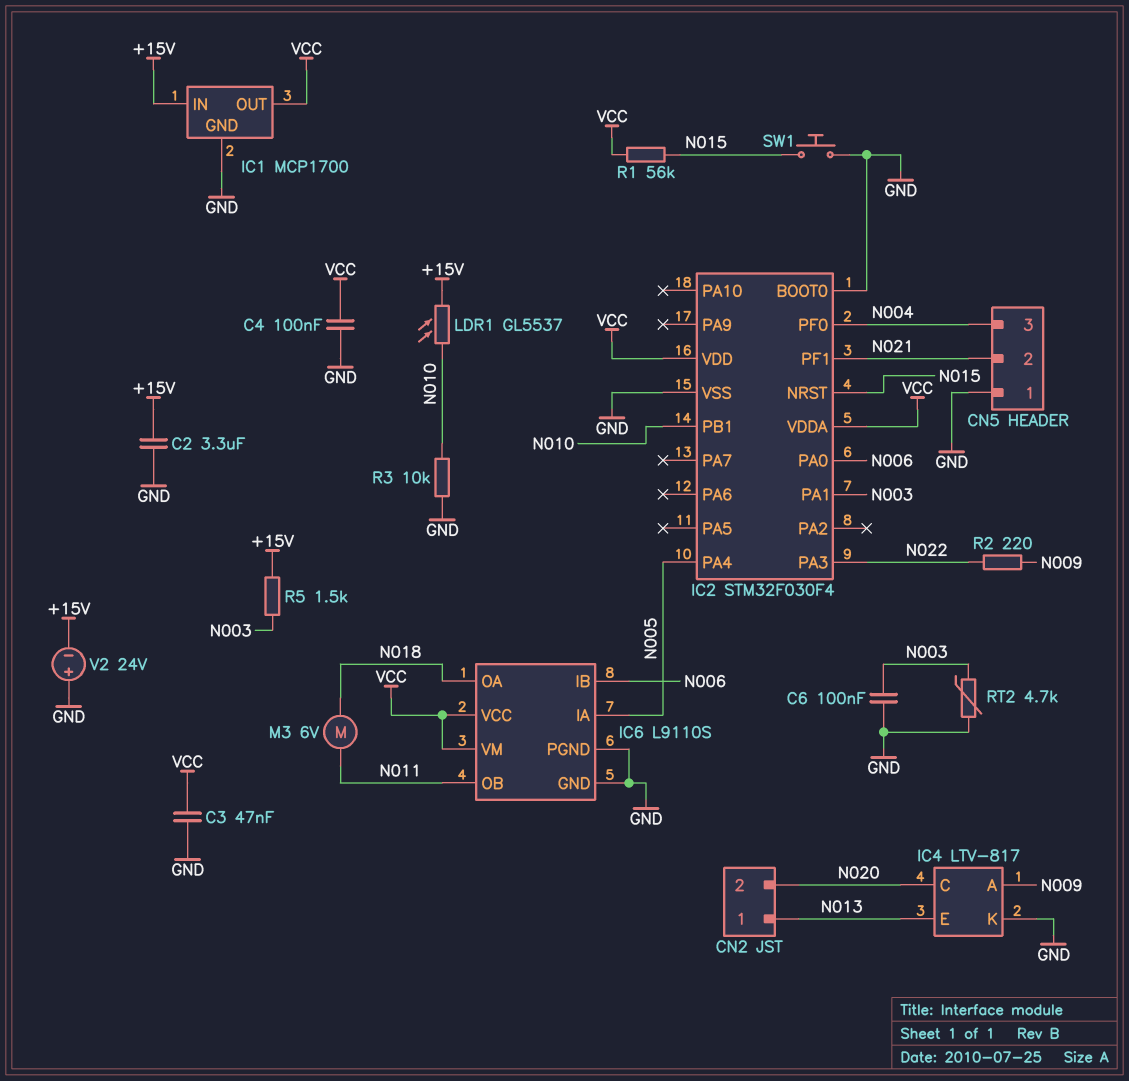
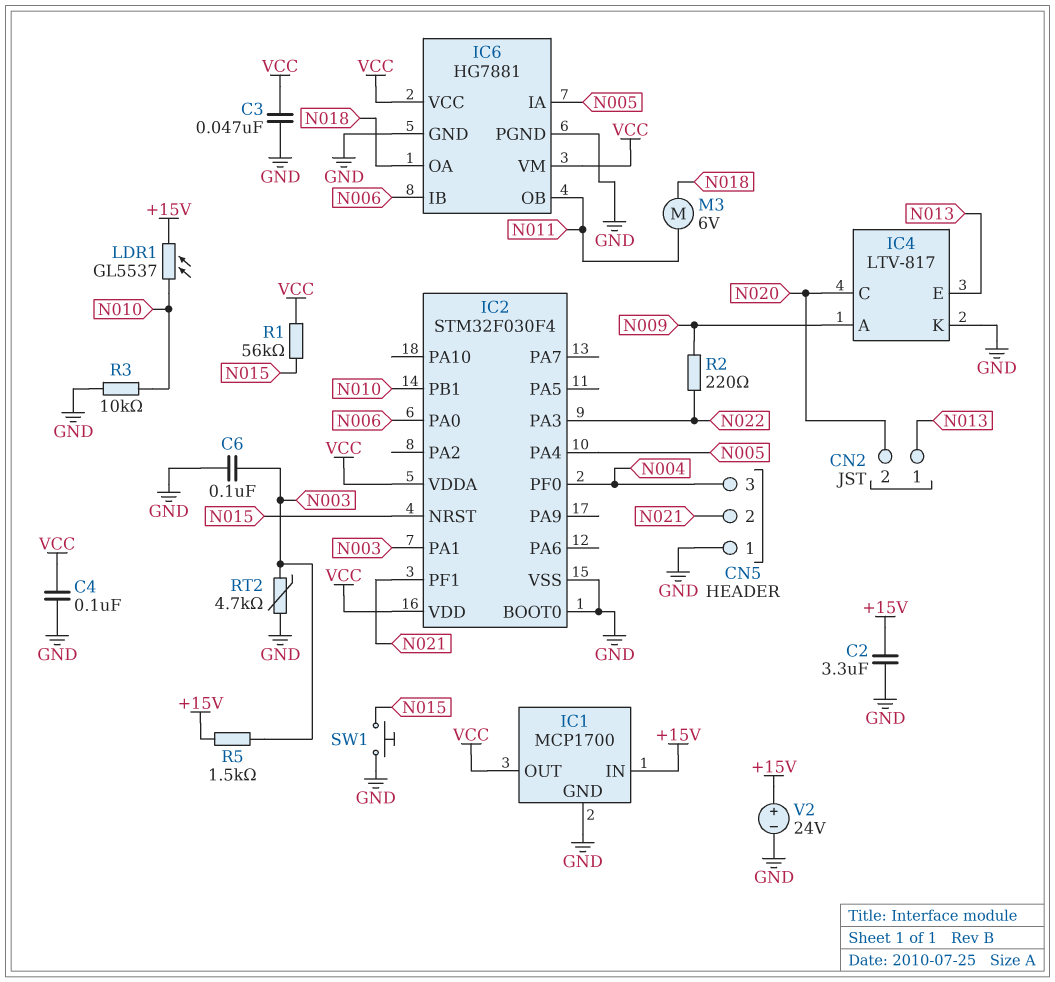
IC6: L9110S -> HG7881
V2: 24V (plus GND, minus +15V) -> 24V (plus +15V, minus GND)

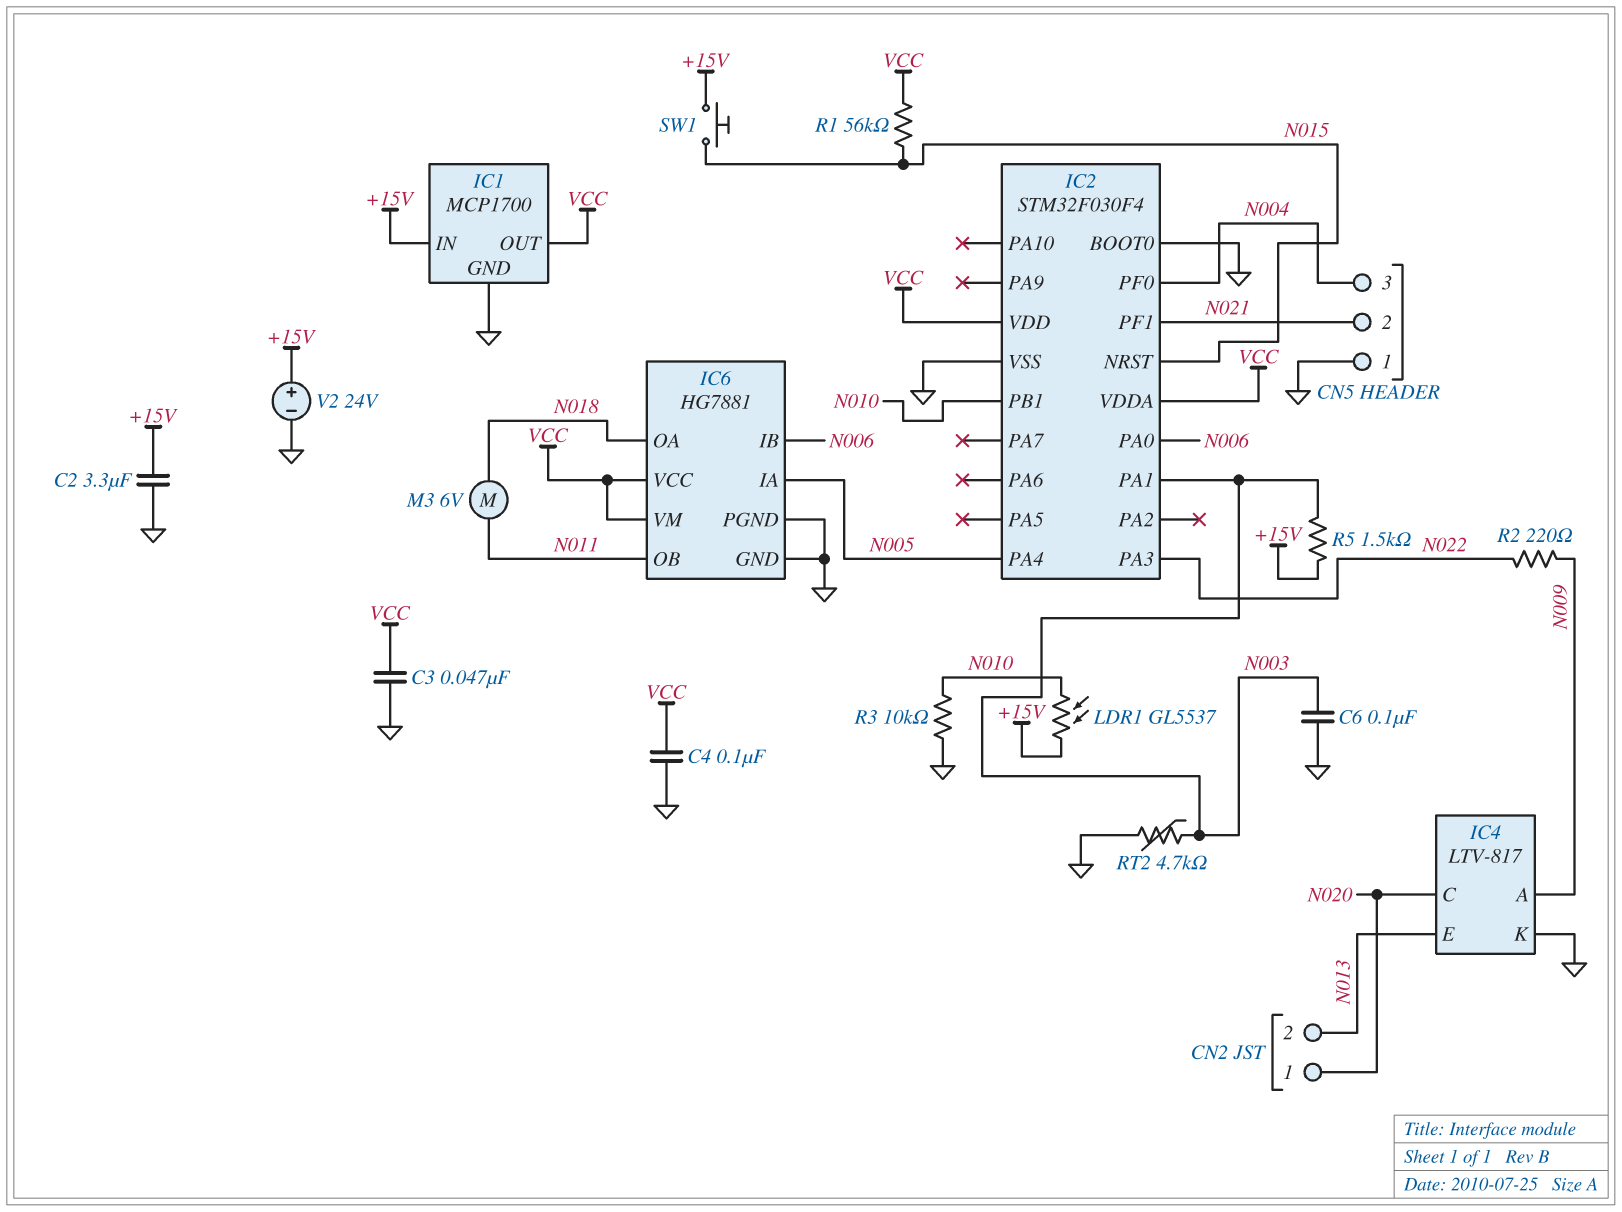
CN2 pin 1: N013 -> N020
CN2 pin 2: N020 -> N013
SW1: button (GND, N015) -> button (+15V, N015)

* * *

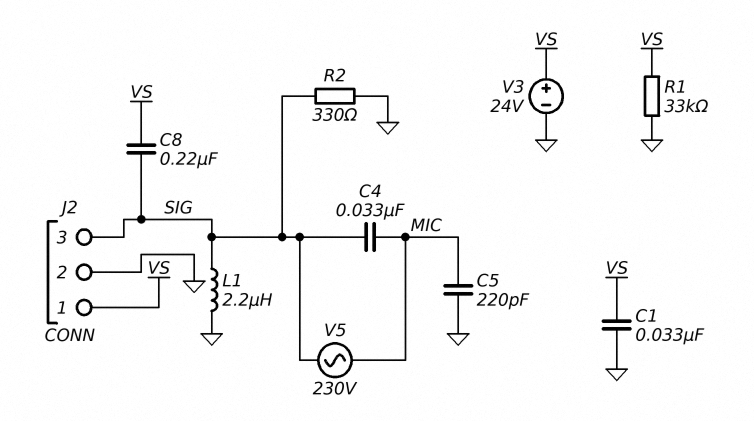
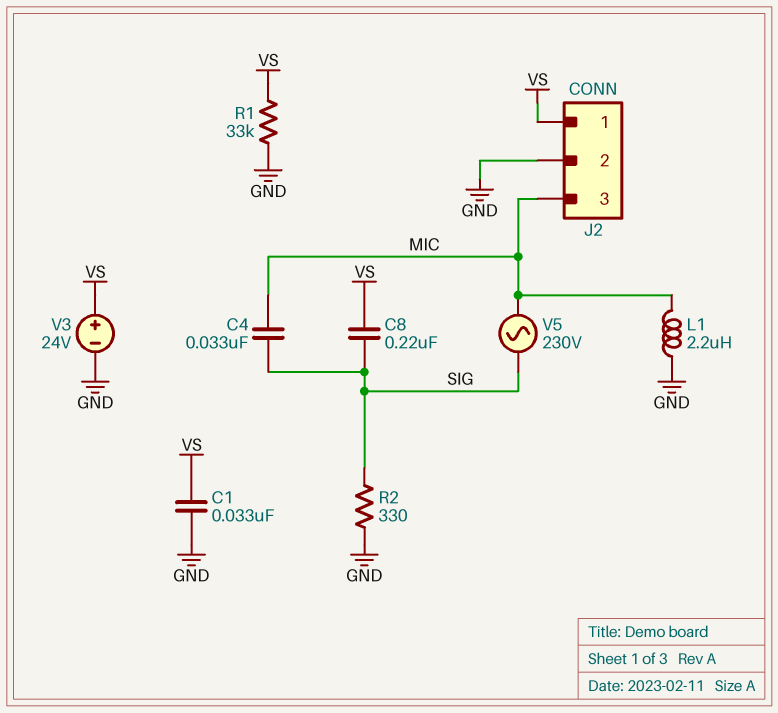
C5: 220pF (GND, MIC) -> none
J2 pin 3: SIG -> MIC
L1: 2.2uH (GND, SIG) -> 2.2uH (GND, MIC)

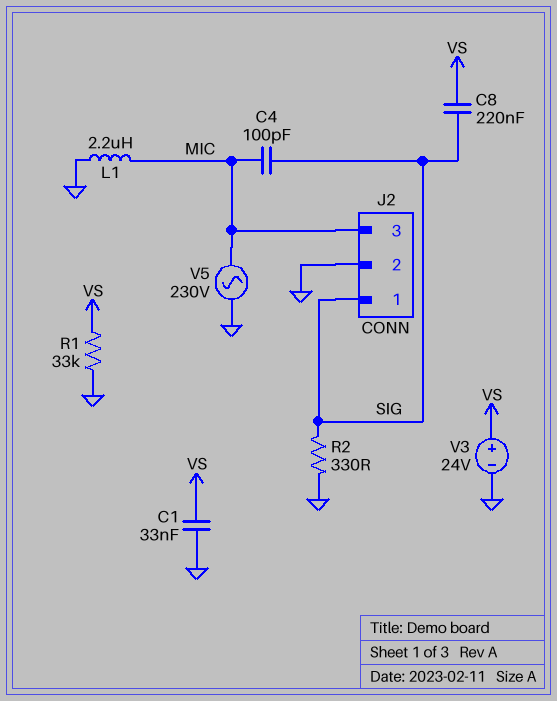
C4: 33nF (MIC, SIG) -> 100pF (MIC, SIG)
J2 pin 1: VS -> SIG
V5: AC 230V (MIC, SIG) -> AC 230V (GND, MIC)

Instructions to follow: In the listing above, find the line with "IC6: L9110S -> HG7881" and the line with "SW1: button (GND, N015)". Output both, plus every line between them, and no pictures.

Reply:
IC6: L9110S -> HG7881
V2: 24V (plus GND, minus +15V) -> 24V (plus +15V, minus GND)

CN2 pin 1: N013 -> N020
CN2 pin 2: N020 -> N013
SW1: button (GND, N015) -> button (+15V, N015)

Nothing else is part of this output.